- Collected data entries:

----------

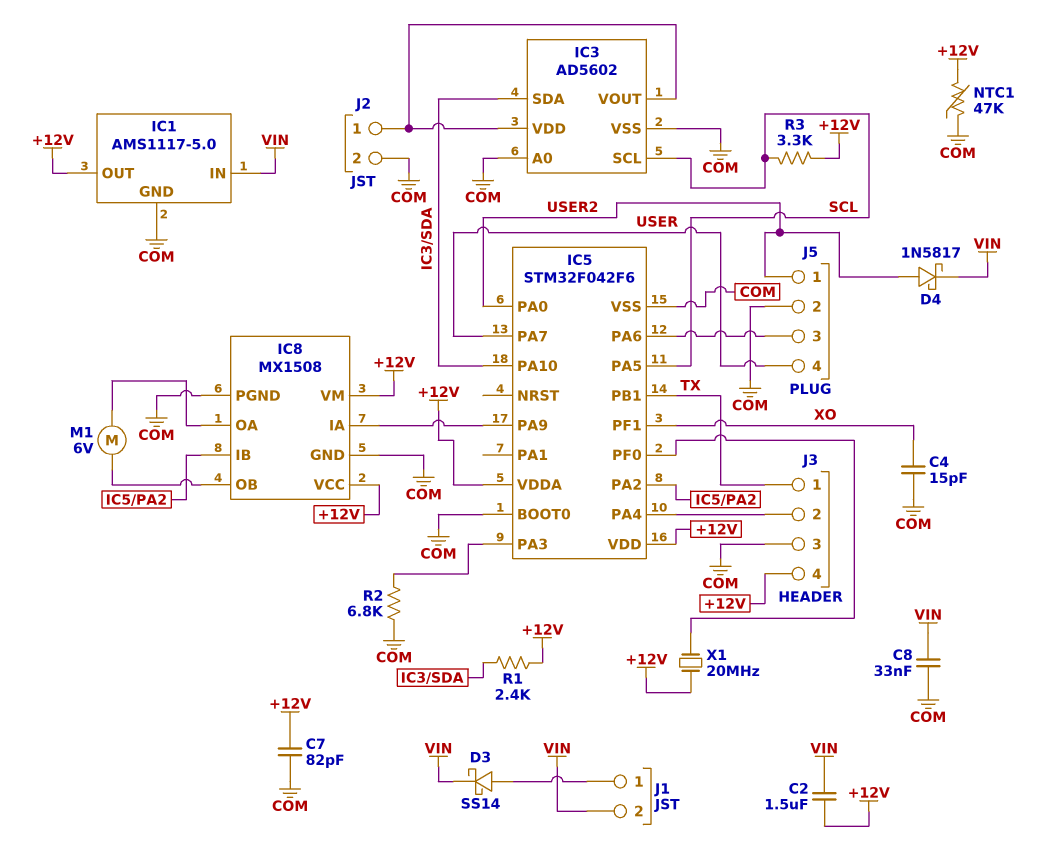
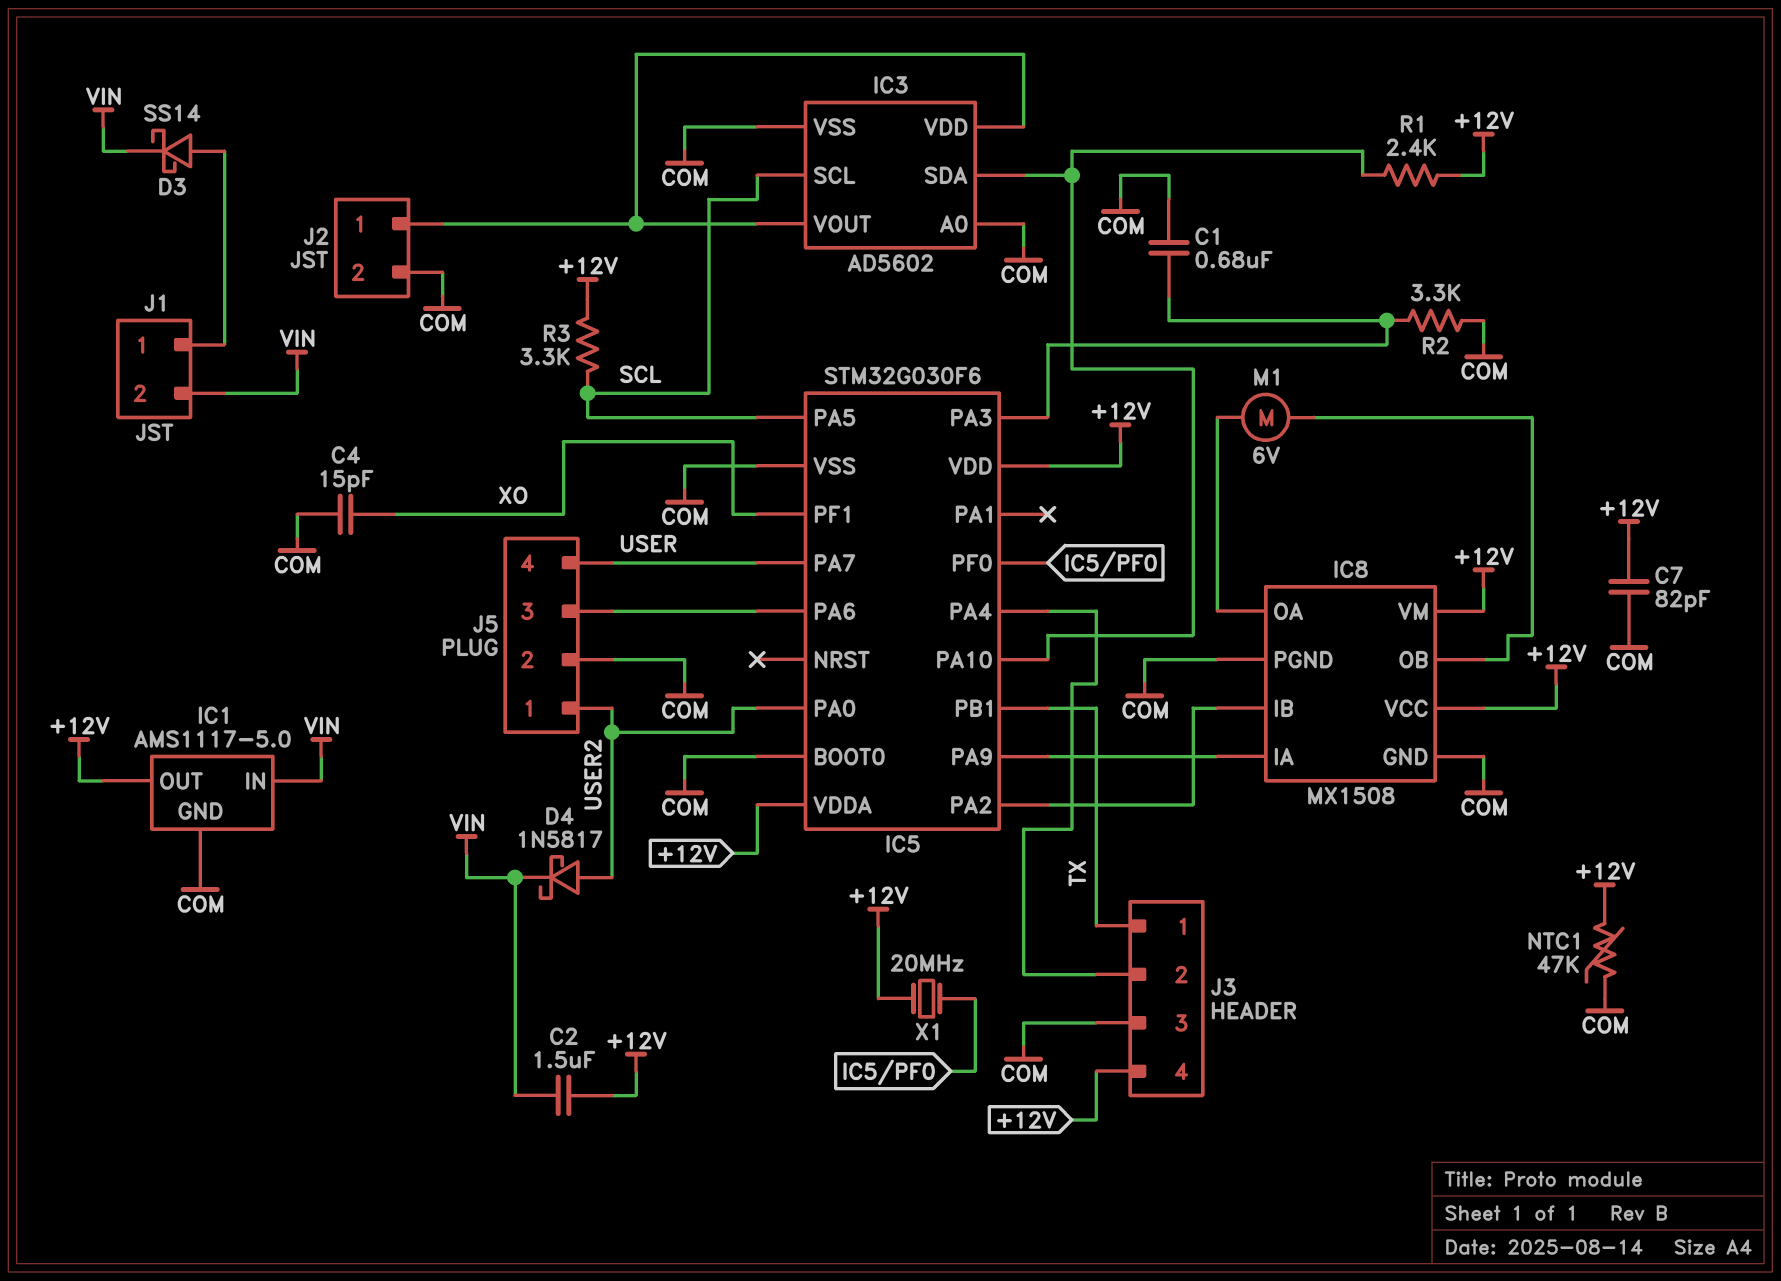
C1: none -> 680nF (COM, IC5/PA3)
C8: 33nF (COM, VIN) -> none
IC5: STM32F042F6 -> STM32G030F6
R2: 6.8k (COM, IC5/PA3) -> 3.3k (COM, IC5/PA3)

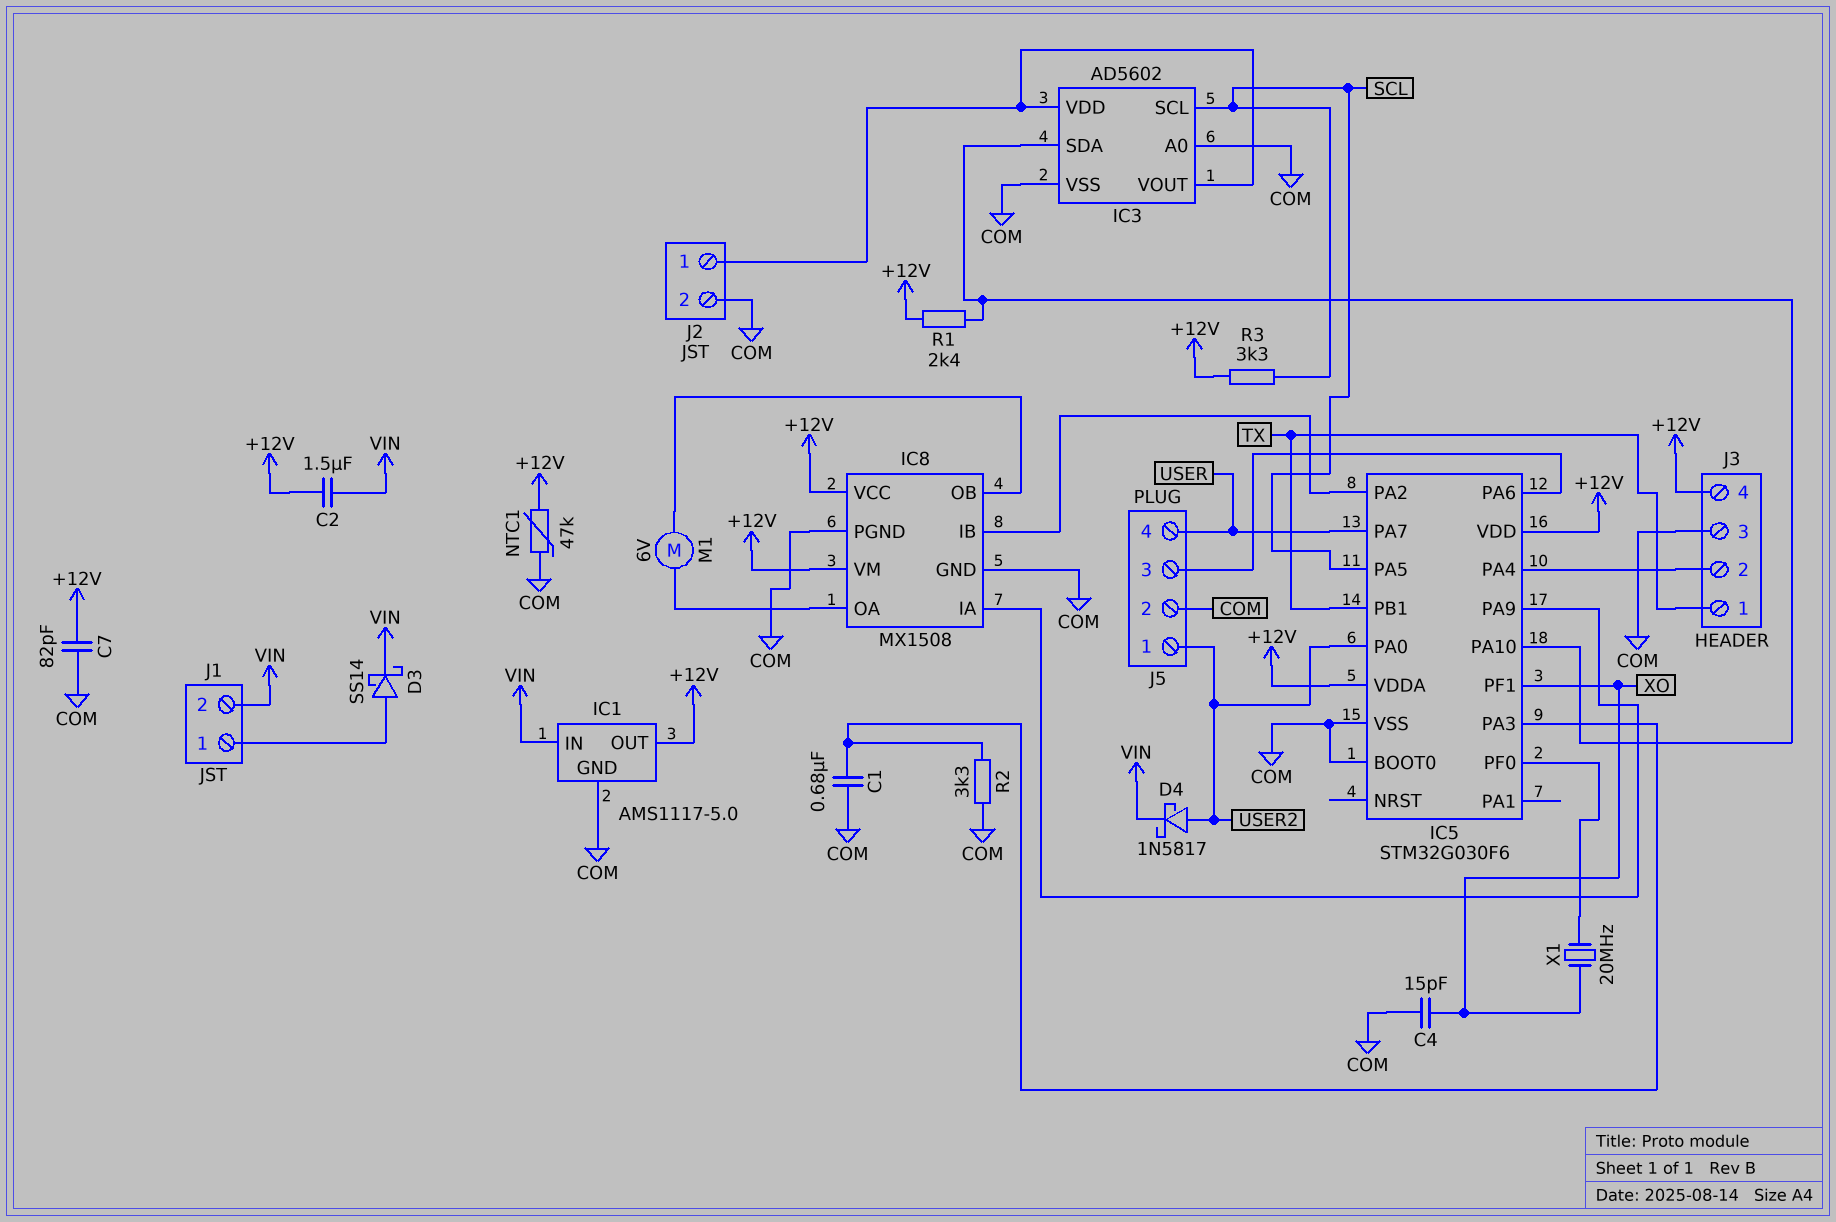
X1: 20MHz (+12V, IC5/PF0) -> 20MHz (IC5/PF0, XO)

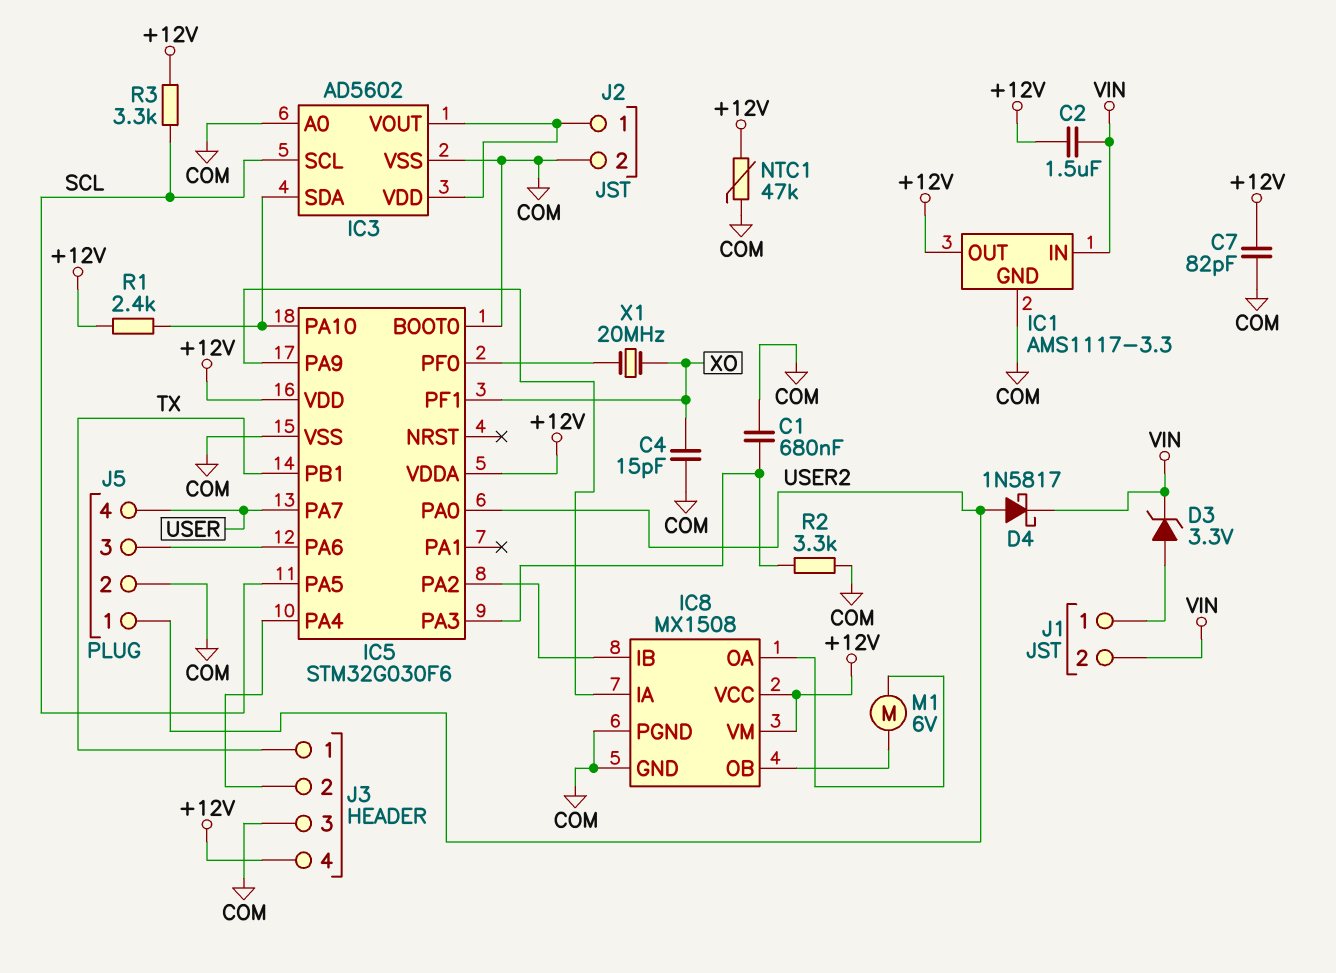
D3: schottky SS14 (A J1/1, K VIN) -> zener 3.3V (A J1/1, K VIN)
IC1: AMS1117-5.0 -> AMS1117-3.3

----------

- YOUR INSTRUCTIONS:
Wherever a line in the entries above holds "none", copy that line.

- EXPECTED OUTPUT:
C1: none -> 680nF (COM, IC5/PA3)
C8: 33nF (COM, VIN) -> none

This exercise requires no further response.